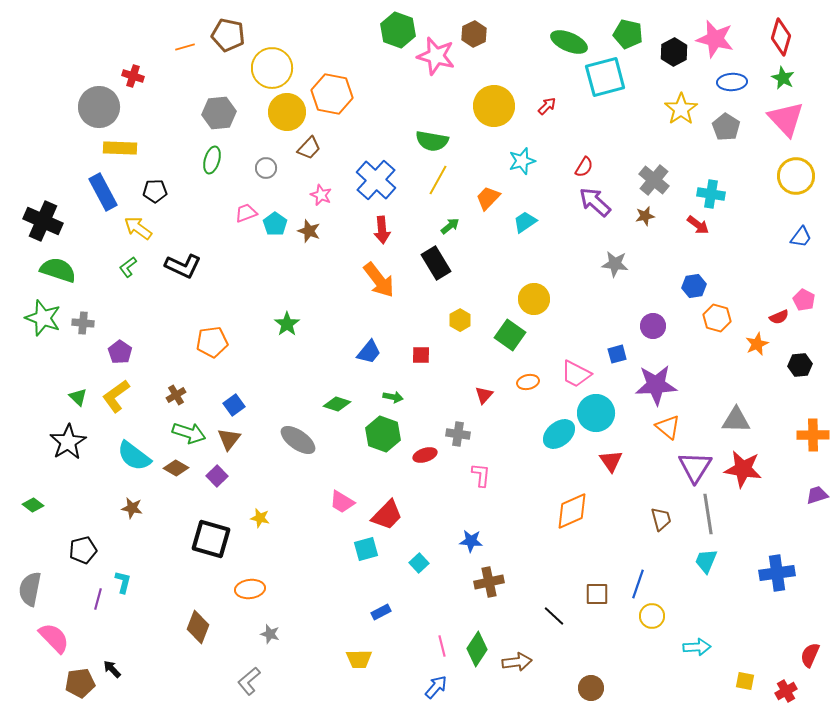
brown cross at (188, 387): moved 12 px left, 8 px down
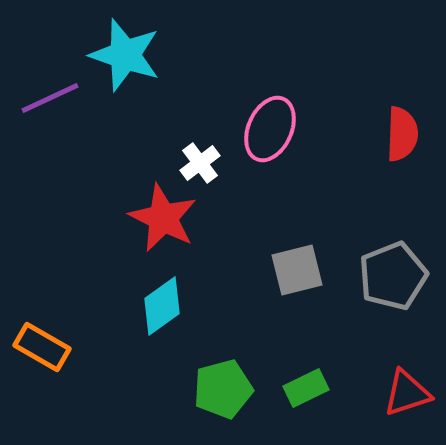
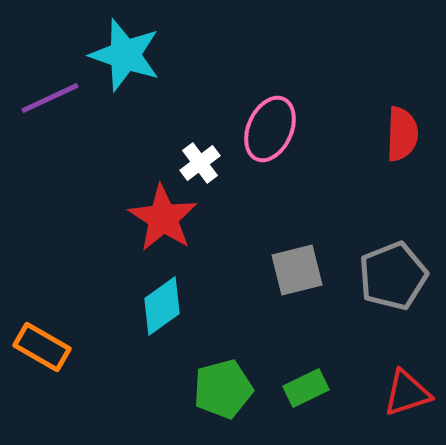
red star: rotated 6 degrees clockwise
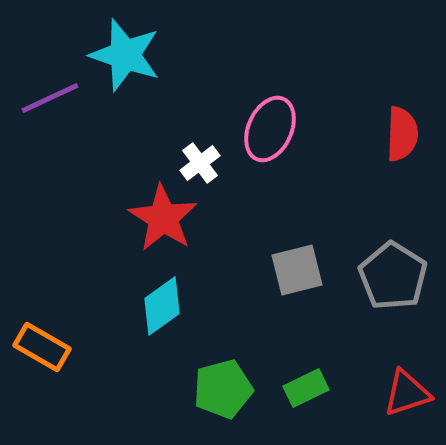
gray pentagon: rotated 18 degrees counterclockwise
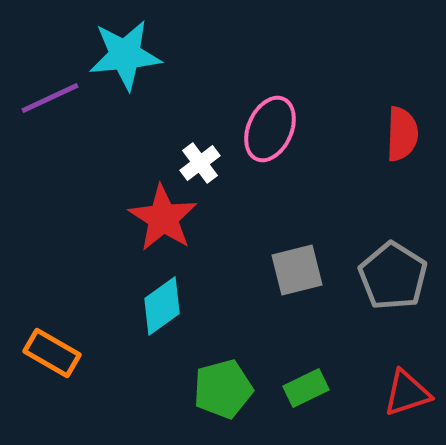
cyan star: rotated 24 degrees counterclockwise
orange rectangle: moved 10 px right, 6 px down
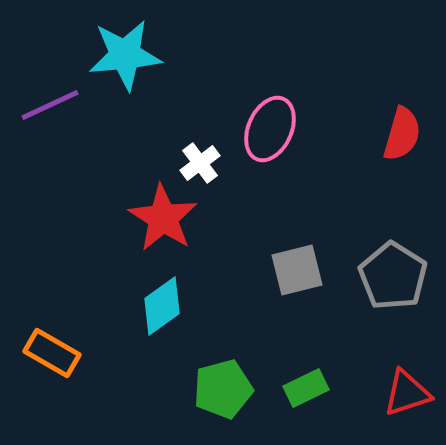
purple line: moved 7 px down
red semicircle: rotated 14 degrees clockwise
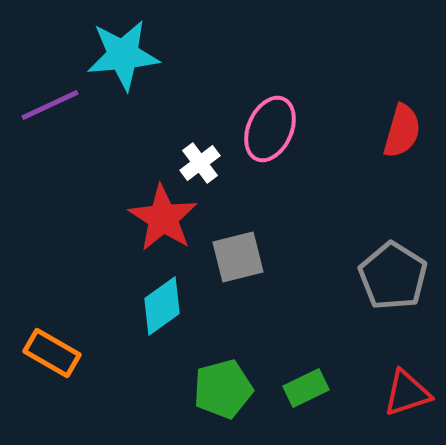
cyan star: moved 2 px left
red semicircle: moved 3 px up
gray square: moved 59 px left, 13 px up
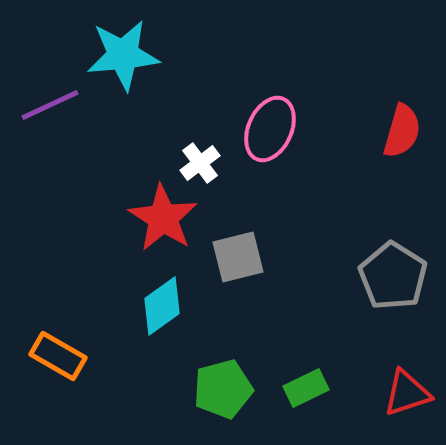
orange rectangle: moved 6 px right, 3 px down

■ ■ ■ ■ ■

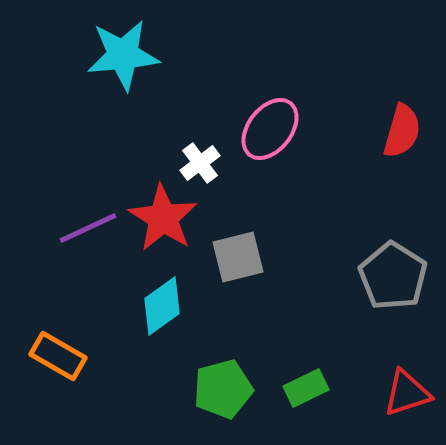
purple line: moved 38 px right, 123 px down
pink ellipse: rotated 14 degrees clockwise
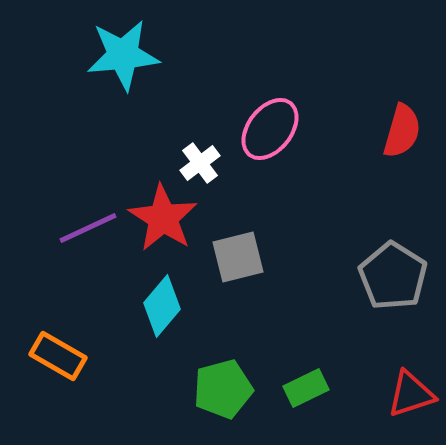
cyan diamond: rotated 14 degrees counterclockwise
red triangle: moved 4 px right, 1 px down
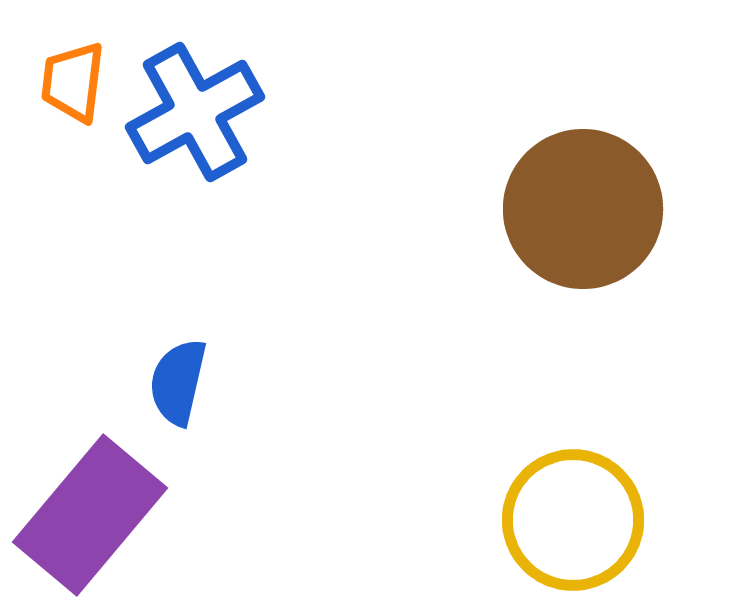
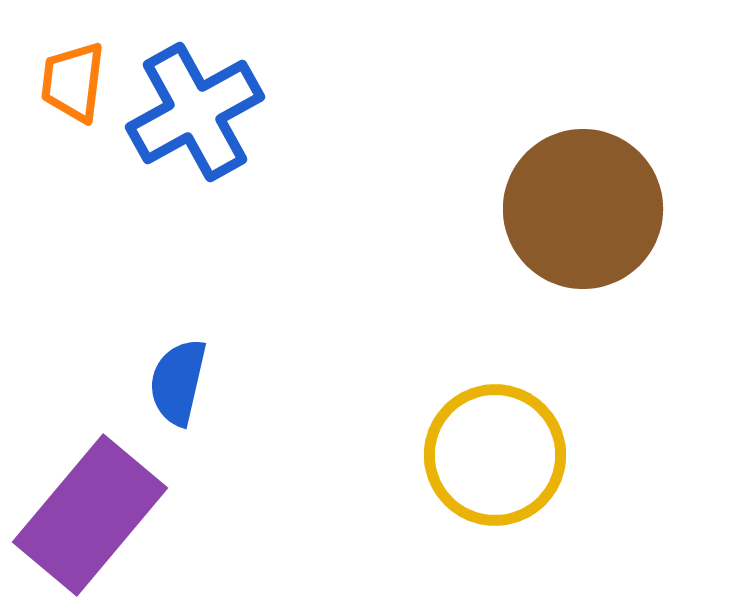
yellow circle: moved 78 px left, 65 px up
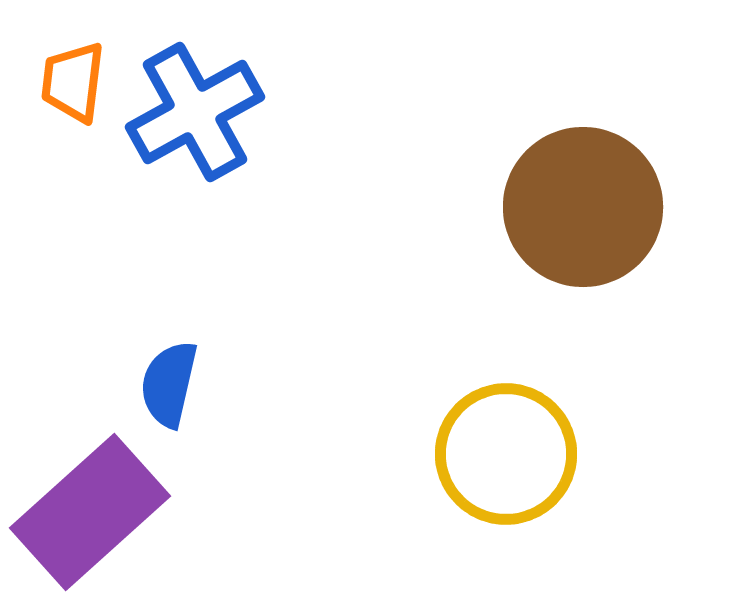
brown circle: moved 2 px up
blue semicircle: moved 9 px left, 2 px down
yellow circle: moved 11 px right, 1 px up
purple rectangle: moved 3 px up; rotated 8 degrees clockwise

■ ■ ■ ■ ■

BRIEF:
Copy out, word for word, the records from the line containing "yellow circle: moved 78 px left, 65 px up" through the line containing "purple rectangle: moved", both lines included. Leave out the pictures.

FINISHED TASK:
yellow circle: moved 78 px left, 65 px up
brown circle: moved 2 px up
blue semicircle: moved 9 px left, 2 px down
yellow circle: moved 11 px right, 1 px up
purple rectangle: moved 3 px up; rotated 8 degrees clockwise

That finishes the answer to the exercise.